● What you need to do
For the full listing below, write out each entry exactly and exclude the images.

--- START ---

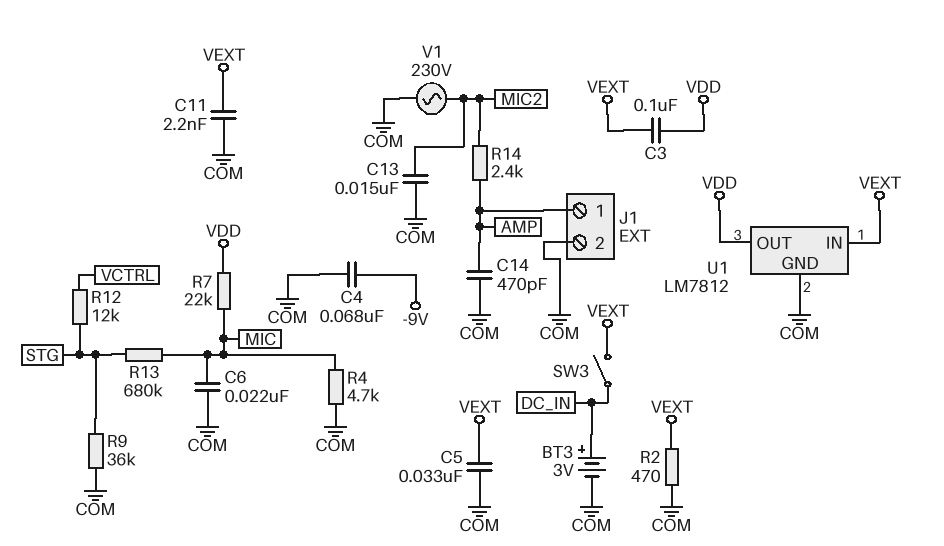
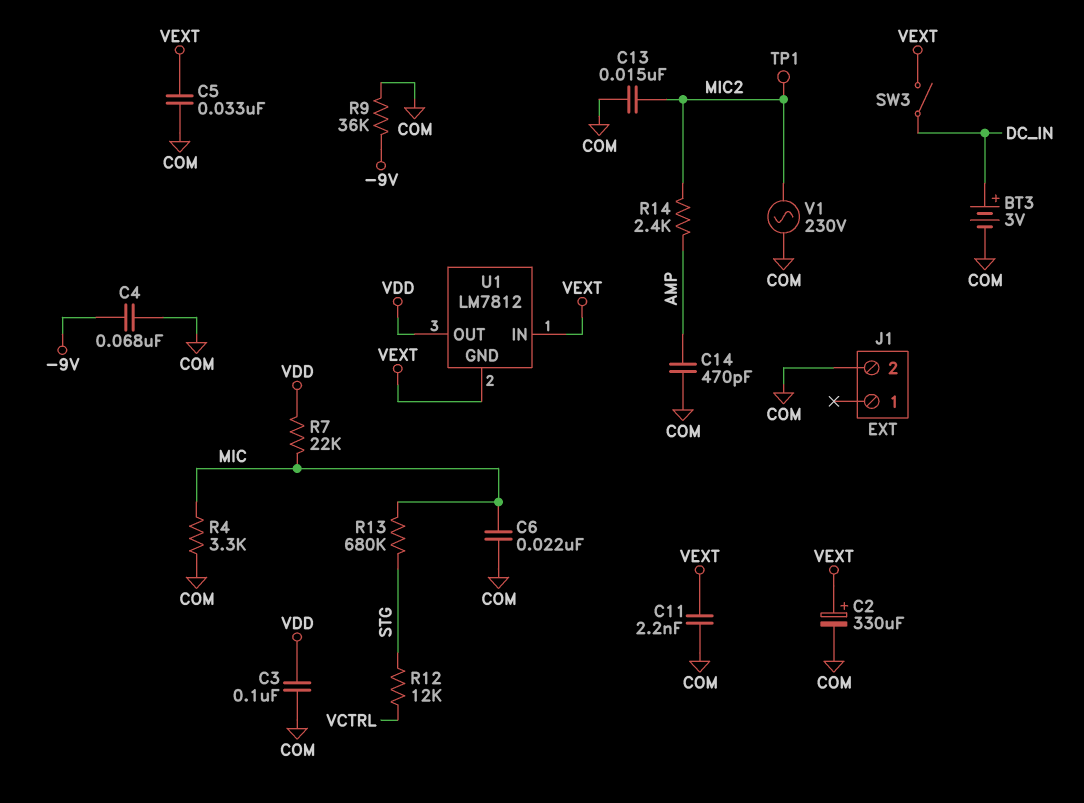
C2: none -> 330uF (plus VEXT, minus COM)
C3: 100nF (VDD, VEXT) -> 100nF (COM, VDD)
J1 pin 1: AMP -> none
R2: 470 (COM, VEXT) -> none
R4: 4.7k (COM, MIC) -> 3.3k (COM, MIC)
R9: 36k (COM, STG) -> 36k (-9V, COM)
TP1: none -> test point (MIC2)
U1 pin GND: COM -> VEXT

--- END ---

● Result of this task
C2: none -> 330uF (plus VEXT, minus COM)
C3: 100nF (VDD, VEXT) -> 100nF (COM, VDD)
J1 pin 1: AMP -> none
R2: 470 (COM, VEXT) -> none
R4: 4.7k (COM, MIC) -> 3.3k (COM, MIC)
R9: 36k (COM, STG) -> 36k (-9V, COM)
TP1: none -> test point (MIC2)
U1 pin GND: COM -> VEXT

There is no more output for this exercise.